Exercise:
Scan the records for the word "diode". Copy each line that includes it.

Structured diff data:
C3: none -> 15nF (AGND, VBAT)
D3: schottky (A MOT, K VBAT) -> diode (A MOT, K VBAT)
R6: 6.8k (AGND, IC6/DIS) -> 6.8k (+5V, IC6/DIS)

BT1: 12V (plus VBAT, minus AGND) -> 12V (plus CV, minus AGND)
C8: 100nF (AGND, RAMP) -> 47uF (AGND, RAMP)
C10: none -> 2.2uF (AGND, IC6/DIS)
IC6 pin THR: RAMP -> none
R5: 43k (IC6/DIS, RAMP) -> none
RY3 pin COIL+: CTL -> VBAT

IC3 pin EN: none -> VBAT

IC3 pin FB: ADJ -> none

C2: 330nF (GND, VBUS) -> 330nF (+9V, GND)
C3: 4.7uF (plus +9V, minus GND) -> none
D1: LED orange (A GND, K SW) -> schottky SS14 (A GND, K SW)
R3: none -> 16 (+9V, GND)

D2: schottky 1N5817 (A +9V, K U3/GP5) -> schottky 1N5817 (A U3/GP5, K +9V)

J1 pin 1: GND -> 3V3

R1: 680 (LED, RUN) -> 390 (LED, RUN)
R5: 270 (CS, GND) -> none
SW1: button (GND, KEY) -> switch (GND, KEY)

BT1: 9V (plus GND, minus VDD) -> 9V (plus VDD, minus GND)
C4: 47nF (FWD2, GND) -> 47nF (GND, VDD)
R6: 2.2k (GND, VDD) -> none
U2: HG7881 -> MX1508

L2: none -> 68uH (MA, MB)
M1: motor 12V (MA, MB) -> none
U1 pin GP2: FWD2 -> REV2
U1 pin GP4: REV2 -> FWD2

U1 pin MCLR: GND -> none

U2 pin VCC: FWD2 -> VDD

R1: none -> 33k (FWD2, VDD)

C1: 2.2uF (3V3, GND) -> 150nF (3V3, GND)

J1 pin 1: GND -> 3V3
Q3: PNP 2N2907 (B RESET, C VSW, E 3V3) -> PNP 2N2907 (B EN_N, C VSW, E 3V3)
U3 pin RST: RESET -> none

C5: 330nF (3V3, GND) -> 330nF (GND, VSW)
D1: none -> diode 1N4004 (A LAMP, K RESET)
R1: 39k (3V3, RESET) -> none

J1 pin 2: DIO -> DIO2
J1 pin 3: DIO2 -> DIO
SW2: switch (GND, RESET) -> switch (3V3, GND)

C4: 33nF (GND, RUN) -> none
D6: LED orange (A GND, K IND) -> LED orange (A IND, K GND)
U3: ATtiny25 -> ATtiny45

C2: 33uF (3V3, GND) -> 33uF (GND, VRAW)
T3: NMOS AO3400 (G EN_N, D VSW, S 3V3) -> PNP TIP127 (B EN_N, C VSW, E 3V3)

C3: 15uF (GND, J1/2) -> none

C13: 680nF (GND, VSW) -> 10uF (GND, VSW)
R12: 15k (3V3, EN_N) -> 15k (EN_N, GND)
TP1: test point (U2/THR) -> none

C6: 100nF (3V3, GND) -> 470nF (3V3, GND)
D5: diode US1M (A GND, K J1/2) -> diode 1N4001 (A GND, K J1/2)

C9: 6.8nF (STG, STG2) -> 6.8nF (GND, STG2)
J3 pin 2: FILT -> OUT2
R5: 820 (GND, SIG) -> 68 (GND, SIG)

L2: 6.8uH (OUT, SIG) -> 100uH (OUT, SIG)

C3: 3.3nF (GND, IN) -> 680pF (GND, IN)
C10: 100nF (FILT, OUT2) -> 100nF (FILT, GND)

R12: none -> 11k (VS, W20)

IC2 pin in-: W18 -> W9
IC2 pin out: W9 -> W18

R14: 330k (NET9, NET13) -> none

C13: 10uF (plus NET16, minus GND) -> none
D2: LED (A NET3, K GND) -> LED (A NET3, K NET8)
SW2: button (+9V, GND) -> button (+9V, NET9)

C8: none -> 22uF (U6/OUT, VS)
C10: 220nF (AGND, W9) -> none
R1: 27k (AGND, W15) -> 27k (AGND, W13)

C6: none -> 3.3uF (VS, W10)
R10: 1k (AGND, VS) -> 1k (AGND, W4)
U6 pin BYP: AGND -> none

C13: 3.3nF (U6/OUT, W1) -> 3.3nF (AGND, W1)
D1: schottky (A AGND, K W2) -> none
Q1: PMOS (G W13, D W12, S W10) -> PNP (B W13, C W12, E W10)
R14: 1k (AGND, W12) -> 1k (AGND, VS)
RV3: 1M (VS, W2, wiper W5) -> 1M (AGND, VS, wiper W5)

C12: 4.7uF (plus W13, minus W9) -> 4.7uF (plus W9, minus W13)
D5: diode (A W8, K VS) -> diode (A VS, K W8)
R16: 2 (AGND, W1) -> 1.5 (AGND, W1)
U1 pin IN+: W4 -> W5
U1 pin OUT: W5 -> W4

Result for this exercise:
D3: schottky (A MOT, K VBAT) -> diode (A MOT, K VBAT)
D1: none -> diode 1N4004 (A LAMP, K RESET)
D5: diode US1M (A GND, K J1/2) -> diode 1N4001 (A GND, K J1/2)
D5: diode (A W8, K VS) -> diode (A VS, K W8)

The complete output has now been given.